---------- Task material ----------

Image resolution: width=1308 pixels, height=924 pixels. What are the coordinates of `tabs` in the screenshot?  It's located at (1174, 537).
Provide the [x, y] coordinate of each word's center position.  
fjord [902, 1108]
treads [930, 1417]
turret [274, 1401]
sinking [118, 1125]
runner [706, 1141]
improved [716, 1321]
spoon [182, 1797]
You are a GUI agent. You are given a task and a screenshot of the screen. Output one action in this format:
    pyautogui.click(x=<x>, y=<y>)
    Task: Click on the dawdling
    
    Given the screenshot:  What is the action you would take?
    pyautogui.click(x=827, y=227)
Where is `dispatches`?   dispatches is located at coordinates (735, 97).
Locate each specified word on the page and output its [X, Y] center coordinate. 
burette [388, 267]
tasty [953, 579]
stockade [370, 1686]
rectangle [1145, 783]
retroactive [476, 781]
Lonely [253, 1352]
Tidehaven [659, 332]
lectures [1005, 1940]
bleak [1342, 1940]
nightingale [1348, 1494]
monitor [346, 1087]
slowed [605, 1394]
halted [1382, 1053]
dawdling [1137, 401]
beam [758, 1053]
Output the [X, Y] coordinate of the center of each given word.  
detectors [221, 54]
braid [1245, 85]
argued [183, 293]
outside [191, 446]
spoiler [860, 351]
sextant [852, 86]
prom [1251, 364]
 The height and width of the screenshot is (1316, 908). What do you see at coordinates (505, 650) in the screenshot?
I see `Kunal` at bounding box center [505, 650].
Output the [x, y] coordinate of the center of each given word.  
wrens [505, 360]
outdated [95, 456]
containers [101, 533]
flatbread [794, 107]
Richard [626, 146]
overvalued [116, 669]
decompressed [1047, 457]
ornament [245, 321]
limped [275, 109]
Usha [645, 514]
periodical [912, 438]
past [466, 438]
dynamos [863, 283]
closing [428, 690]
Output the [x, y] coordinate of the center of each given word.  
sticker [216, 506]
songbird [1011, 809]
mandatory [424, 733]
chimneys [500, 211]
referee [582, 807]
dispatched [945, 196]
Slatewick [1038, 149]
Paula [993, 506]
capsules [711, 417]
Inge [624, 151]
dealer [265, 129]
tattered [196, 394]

----------

◆ Task objective
Recast every row above as a JSON list of strings, with one string for each line and blank lines omitted.

◆ Solution
[
  "Image resolution: width=1308 pixels, height=924 pixels. What are the coordinates of `tabs` in the screenshot?  It's located at (1174, 537).",
  "Provide the [x, y] coordinate of each word's center position.  ",
  "fjord [902, 1108]",
  "treads [930, 1417]",
  "turret [274, 1401]",
  "sinking [118, 1125]",
  "runner [706, 1141]",
  "improved [716, 1321]",
  "spoon [182, 1797]",
  "You are a GUI agent. You are given a task and a screenshot of the screen. Output one action in this format:",
  "    pyautogui.click(x=<x>, y=<y>)",
  "    Task: Click on the dawdling",
  "    Given the screenshot:  What is the action you would take?",
  "    pyautogui.click(x=827, y=227)",
  "Where is `dispatches`?   dispatches is located at coordinates (735, 97).",
  "Locate each specified word on the page and output its [X, Y] center coordinate. ",
  "burette [388, 267]",
  "tasty [953, 579]",
  "stockade [370, 1686]",
  "rectangle [1145, 783]",
  "retroactive [476, 781]",
  "Lonely [253, 1352]",
  "Tidehaven [659, 332]",
  "lectures [1005, 1940]",
  "bleak [1342, 1940]",
  "nightingale [1348, 1494]",
  "monitor [346, 1087]",
  "slowed [605, 1394]",
  "halted [1382, 1053]",
  "dawdling [1137, 401]",
  "beam [758, 1053]",
  "Output the [X, Y] coordinate of the center of each given word.  ",
  "detectors [221, 54]",
  "braid [1245, 85]",
  "argued [183, 293]",
  "outside [191, 446]",
  "spoiler [860, 351]",
  "sextant [852, 86]",
  "prom [1251, 364]",
  " The height and width of the screenshot is (1316, 908). What do you see at coordinates (505, 650) in the screenshot?",
  "I see `Kunal` at bounding box center [505, 650].",
  "Output the [x, y] coordinate of the center of each given word.  ",
  "wrens [505, 360]",
  "outdated [95, 456]",
  "containers [101, 533]",
  "flatbread [794, 107]",
  "Richard [626, 146]",
  "overvalued [116, 669]",
  "decompressed [1047, 457]",
  "ornament [245, 321]",
  "limped [275, 109]",
  "Usha [645, 514]",
  "periodical [912, 438]",
  "past [466, 438]",
  "dynamos [863, 283]",
  "closing [428, 690]",
  "Output the [x, y] coordinate of the center of each given word.  ",
  "sticker [216, 506]",
  "songbird [1011, 809]",
  "mandatory [424, 733]",
  "chimneys [500, 211]",
  "referee [582, 807]",
  "dispatched [945, 196]",
  "Slatewick [1038, 149]",
  "Paula [993, 506]",
  "capsules [711, 417]",
  "Inge [624, 151]",
  "dealer [265, 129]",
  "tattered [196, 394]"
]